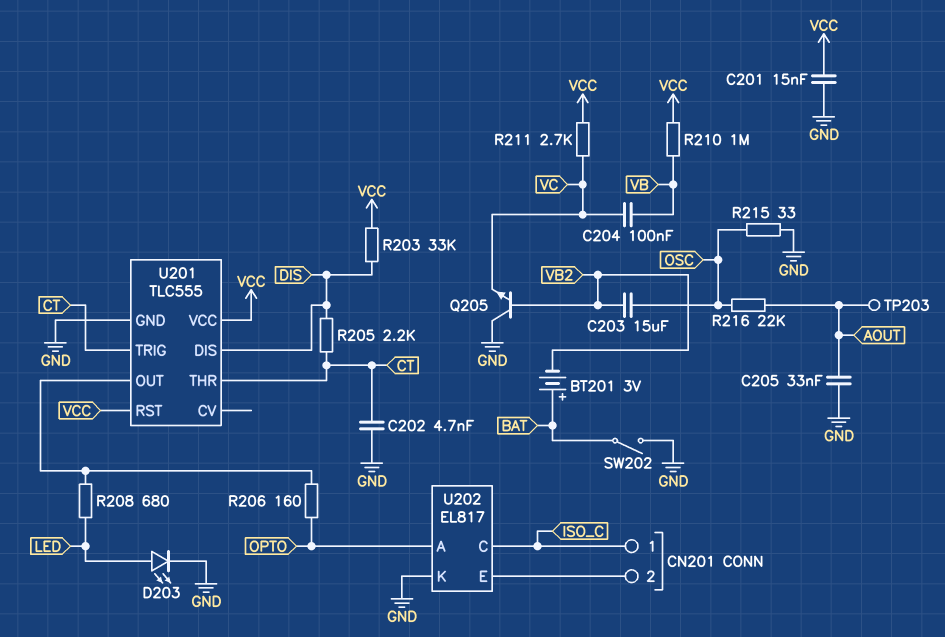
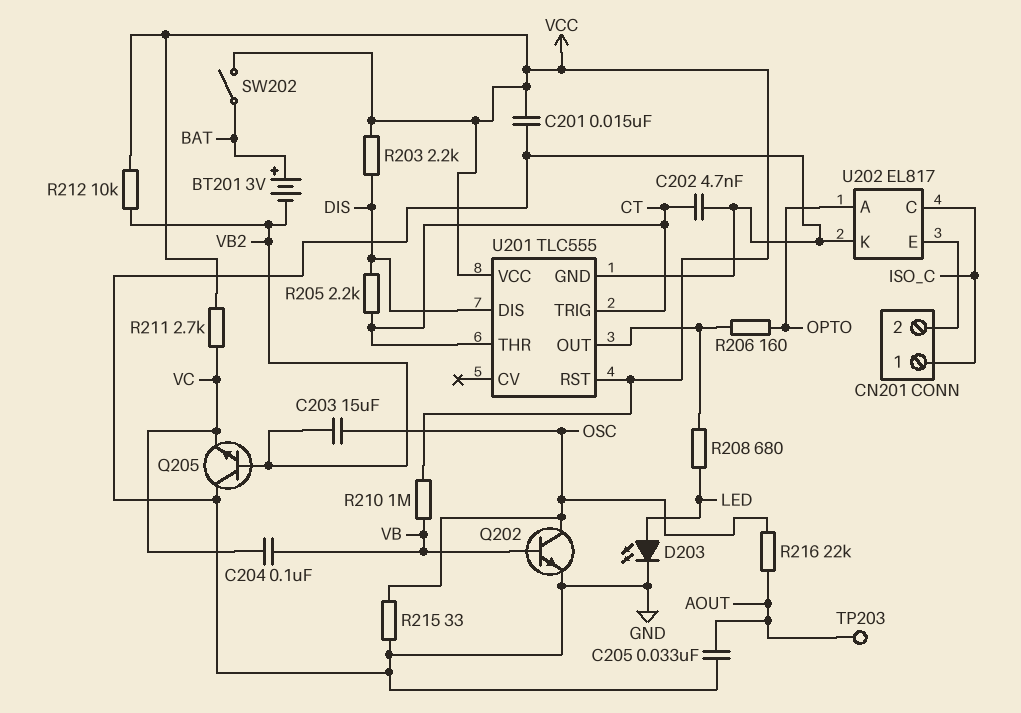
Q202: none -> NPN (B VB, C OSC, E GND)
R203: 33k (DIS, VCC) -> 2.2k (DIS, VCC)
R212: none -> 10k (VB2, VCC)
SW202: switch (BAT, GND) -> switch (BAT, VCC)

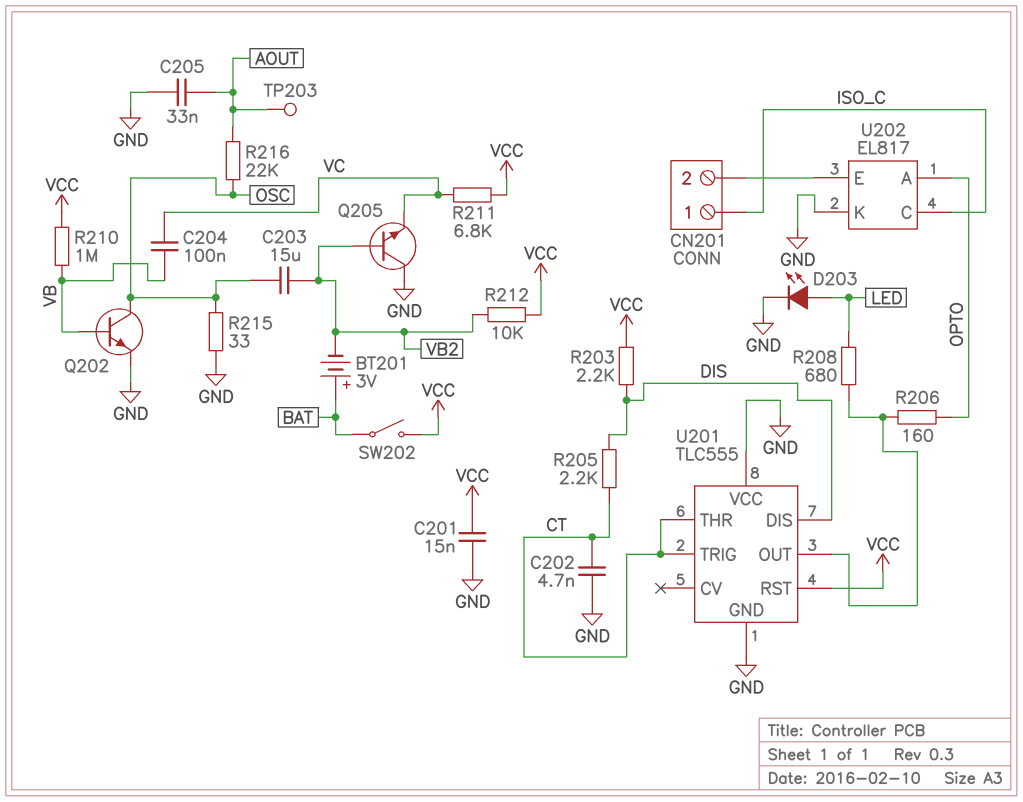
R211: 2.7k (VC, VCC) -> 6.8k (VC, VCC)
U201 pin VCC: VCC -> GND

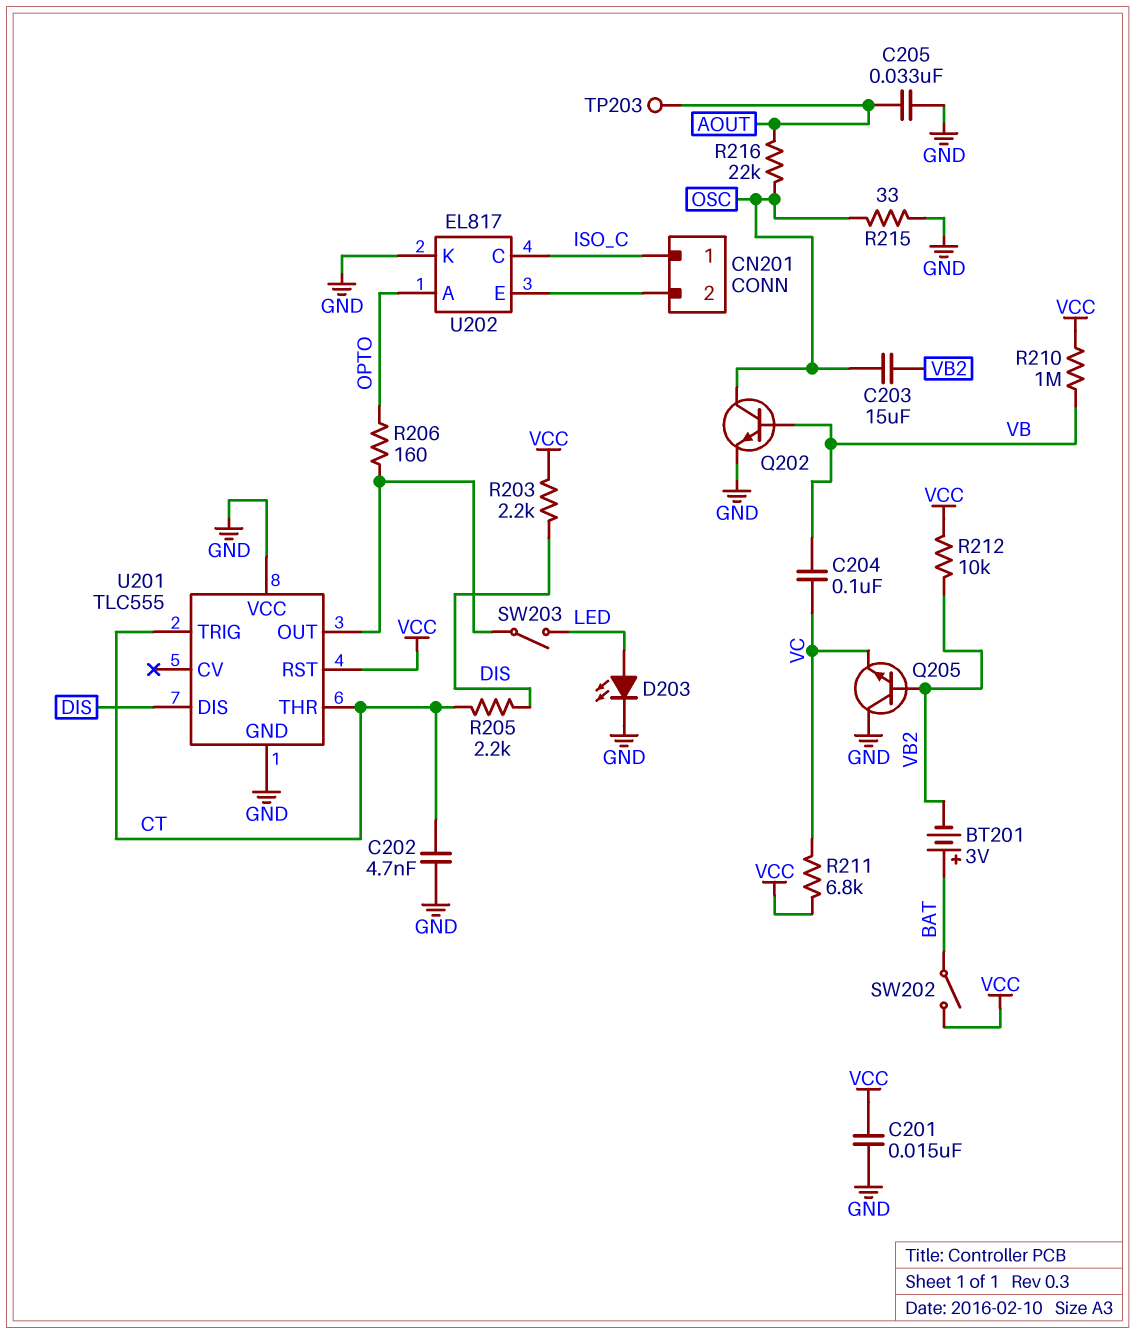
R208: 680 (LED, U201/OUT) -> none
SW203: none -> switch (LED, U201/OUT)

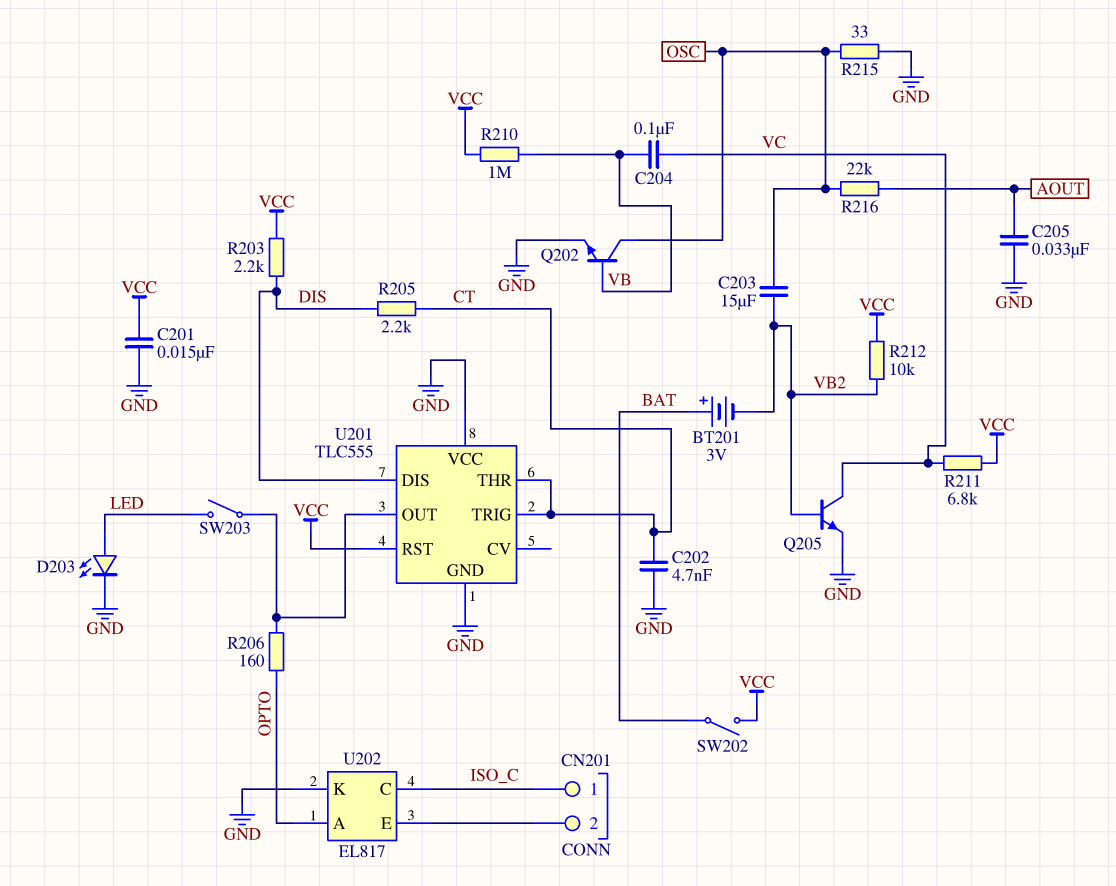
Q205: NPN (B VB2, C GND, E VC) -> NPN (B VB2, C VC, E GND)
TP203: test point (AOUT) -> none

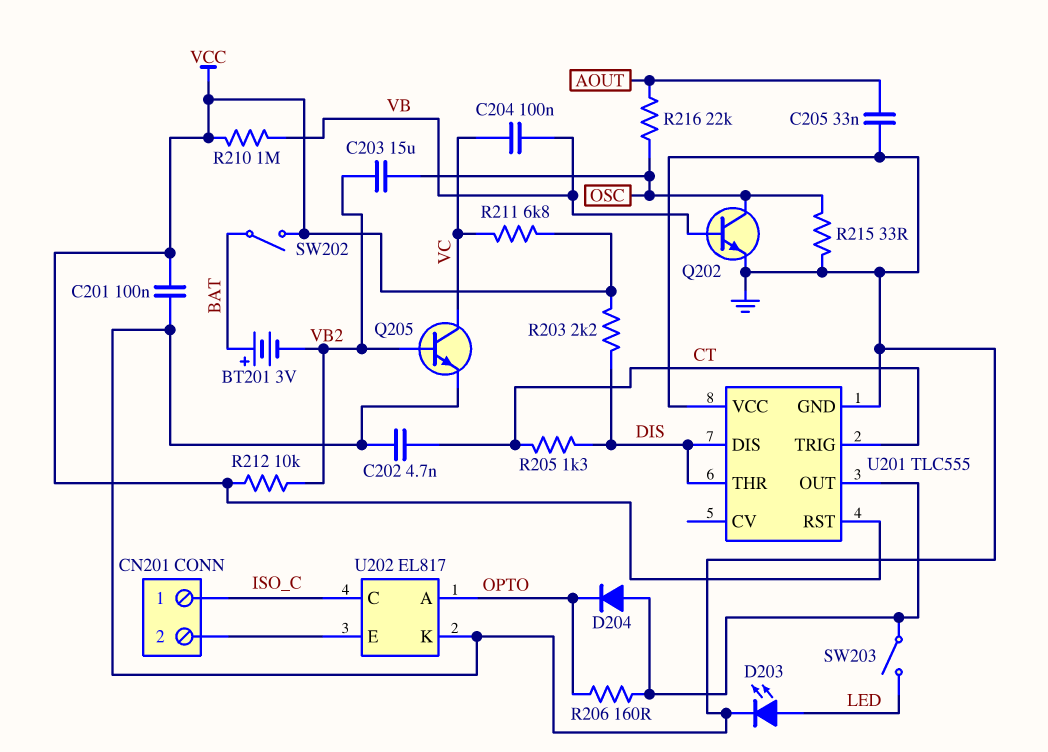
C201: 15nF (GND, VCC) -> 100nF (GND, VCC)
D204: none -> diode (A U201/OUT, K OPTO)
R205: 2.2k (CT, DIS) -> 1.3k (CT, DIS)
U201 pin THR: CT -> DIS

***

◆ REQUIRED ACTION:
Make an exact copy of the listing above. Its pictures are not needed.

◆ TASK RESULT:
Q202: none -> NPN (B VB, C OSC, E GND)
R203: 33k (DIS, VCC) -> 2.2k (DIS, VCC)
R212: none -> 10k (VB2, VCC)
SW202: switch (BAT, GND) -> switch (BAT, VCC)

R211: 2.7k (VC, VCC) -> 6.8k (VC, VCC)
U201 pin VCC: VCC -> GND

R208: 680 (LED, U201/OUT) -> none
SW203: none -> switch (LED, U201/OUT)

Q205: NPN (B VB2, C GND, E VC) -> NPN (B VB2, C VC, E GND)
TP203: test point (AOUT) -> none

C201: 15nF (GND, VCC) -> 100nF (GND, VCC)
D204: none -> diode (A U201/OUT, K OPTO)
R205: 2.2k (CT, DIS) -> 1.3k (CT, DIS)
U201 pin THR: CT -> DIS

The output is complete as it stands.